■ **What you should do**
Could you copy exactly the lines below, beginning at the line with "purple cross: rotated" and stopping after the line with "green square at", with no pictures?

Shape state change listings

--- START ---

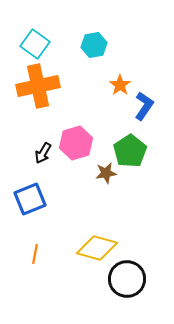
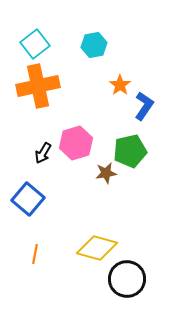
cyan square: rotated 16 degrees clockwise
green pentagon: rotated 20 degrees clockwise
blue square: moved 2 px left; rotated 28 degrees counterclockwise
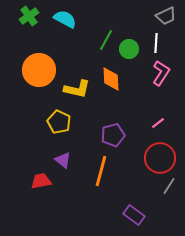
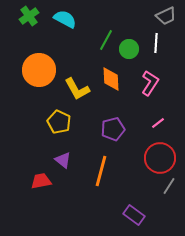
pink L-shape: moved 11 px left, 10 px down
yellow L-shape: rotated 48 degrees clockwise
purple pentagon: moved 6 px up
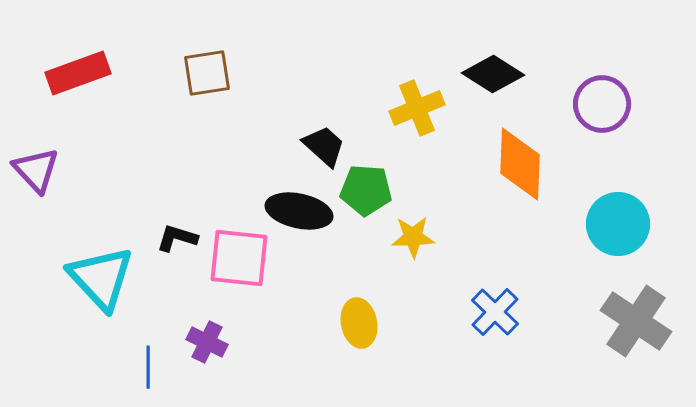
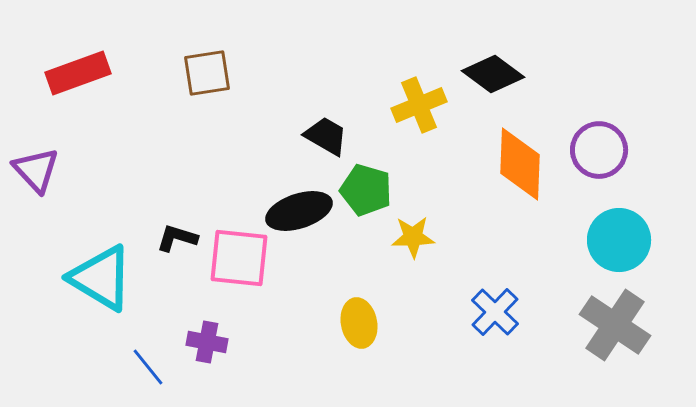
black diamond: rotated 4 degrees clockwise
purple circle: moved 3 px left, 46 px down
yellow cross: moved 2 px right, 3 px up
black trapezoid: moved 2 px right, 10 px up; rotated 12 degrees counterclockwise
green pentagon: rotated 12 degrees clockwise
black ellipse: rotated 30 degrees counterclockwise
cyan circle: moved 1 px right, 16 px down
cyan triangle: rotated 16 degrees counterclockwise
gray cross: moved 21 px left, 4 px down
purple cross: rotated 15 degrees counterclockwise
blue line: rotated 39 degrees counterclockwise
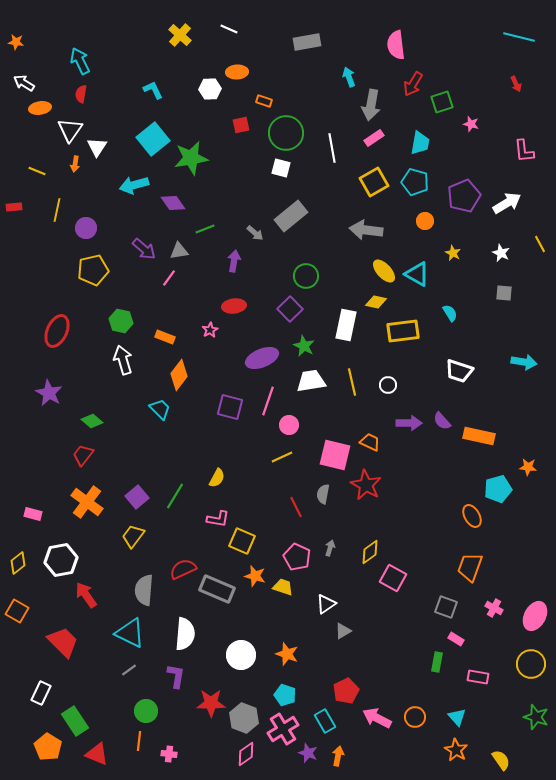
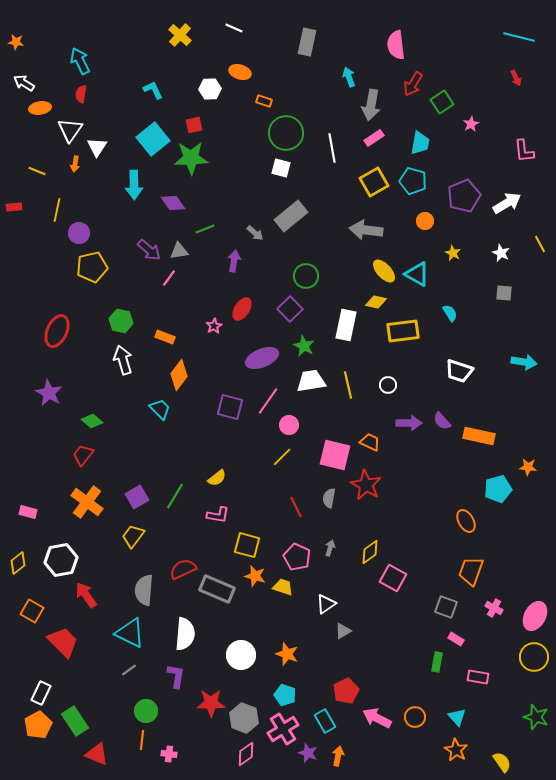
white line at (229, 29): moved 5 px right, 1 px up
gray rectangle at (307, 42): rotated 68 degrees counterclockwise
orange ellipse at (237, 72): moved 3 px right; rotated 20 degrees clockwise
red arrow at (516, 84): moved 6 px up
green square at (442, 102): rotated 15 degrees counterclockwise
pink star at (471, 124): rotated 28 degrees clockwise
red square at (241, 125): moved 47 px left
green star at (191, 158): rotated 8 degrees clockwise
cyan pentagon at (415, 182): moved 2 px left, 1 px up
cyan arrow at (134, 185): rotated 76 degrees counterclockwise
purple circle at (86, 228): moved 7 px left, 5 px down
purple arrow at (144, 249): moved 5 px right, 1 px down
yellow pentagon at (93, 270): moved 1 px left, 3 px up
red ellipse at (234, 306): moved 8 px right, 3 px down; rotated 50 degrees counterclockwise
pink star at (210, 330): moved 4 px right, 4 px up
yellow line at (352, 382): moved 4 px left, 3 px down
pink line at (268, 401): rotated 16 degrees clockwise
yellow line at (282, 457): rotated 20 degrees counterclockwise
yellow semicircle at (217, 478): rotated 24 degrees clockwise
gray semicircle at (323, 494): moved 6 px right, 4 px down
purple square at (137, 497): rotated 10 degrees clockwise
pink rectangle at (33, 514): moved 5 px left, 2 px up
orange ellipse at (472, 516): moved 6 px left, 5 px down
pink L-shape at (218, 519): moved 4 px up
yellow square at (242, 541): moved 5 px right, 4 px down; rotated 8 degrees counterclockwise
orange trapezoid at (470, 567): moved 1 px right, 4 px down
orange square at (17, 611): moved 15 px right
yellow circle at (531, 664): moved 3 px right, 7 px up
orange line at (139, 741): moved 3 px right, 1 px up
orange pentagon at (48, 747): moved 10 px left, 22 px up; rotated 12 degrees clockwise
yellow semicircle at (501, 760): moved 1 px right, 2 px down
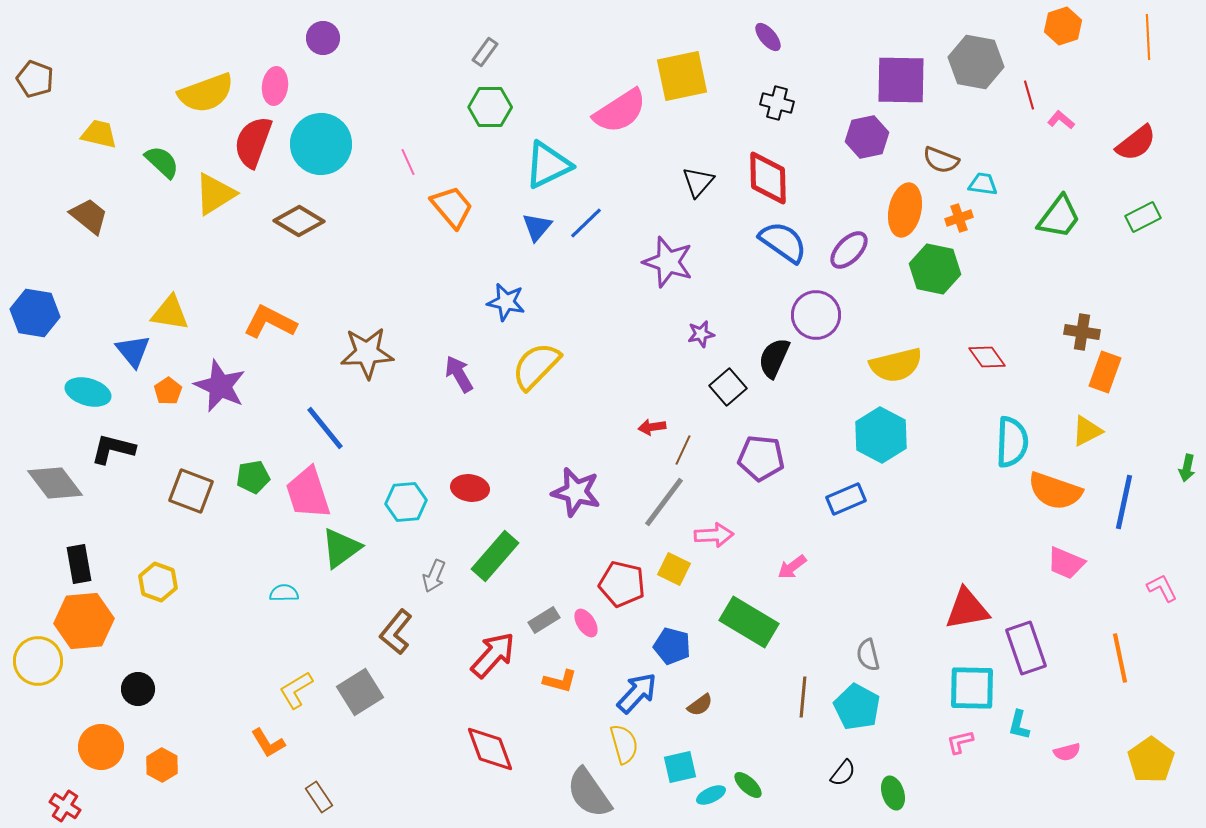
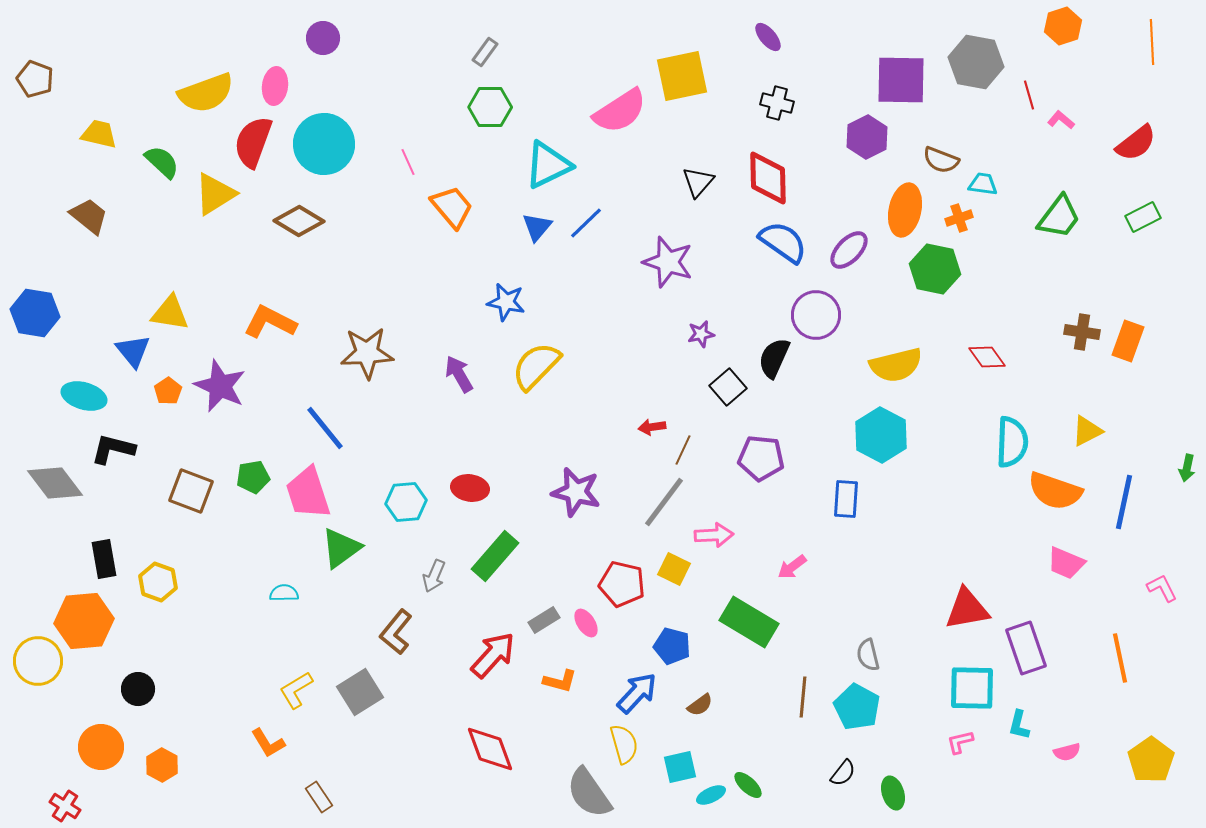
orange line at (1148, 37): moved 4 px right, 5 px down
purple hexagon at (867, 137): rotated 15 degrees counterclockwise
cyan circle at (321, 144): moved 3 px right
orange rectangle at (1105, 372): moved 23 px right, 31 px up
cyan ellipse at (88, 392): moved 4 px left, 4 px down
blue rectangle at (846, 499): rotated 63 degrees counterclockwise
black rectangle at (79, 564): moved 25 px right, 5 px up
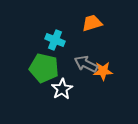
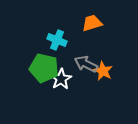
cyan cross: moved 2 px right
orange star: rotated 30 degrees clockwise
white star: moved 1 px left, 10 px up
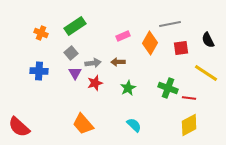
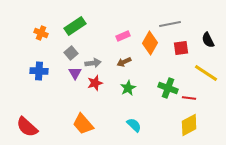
brown arrow: moved 6 px right; rotated 24 degrees counterclockwise
red semicircle: moved 8 px right
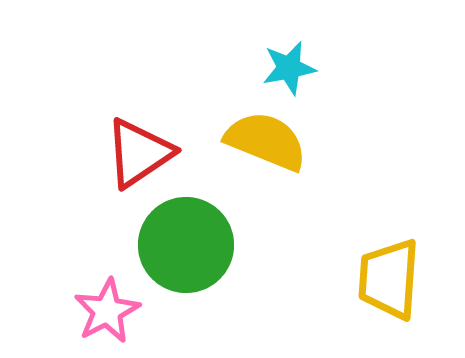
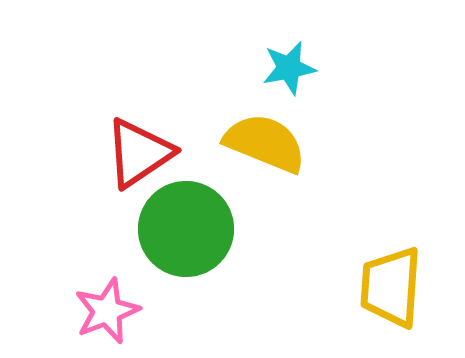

--- END ---

■ **Exercise result**
purple cross: rotated 15 degrees counterclockwise
blue line: rotated 39 degrees counterclockwise
white line at (229, 29): moved 5 px right, 1 px up
gray rectangle at (307, 42): rotated 68 degrees counterclockwise
orange ellipse at (237, 72): moved 3 px right; rotated 20 degrees clockwise
red arrow at (516, 84): moved 6 px up
green square at (442, 102): rotated 15 degrees counterclockwise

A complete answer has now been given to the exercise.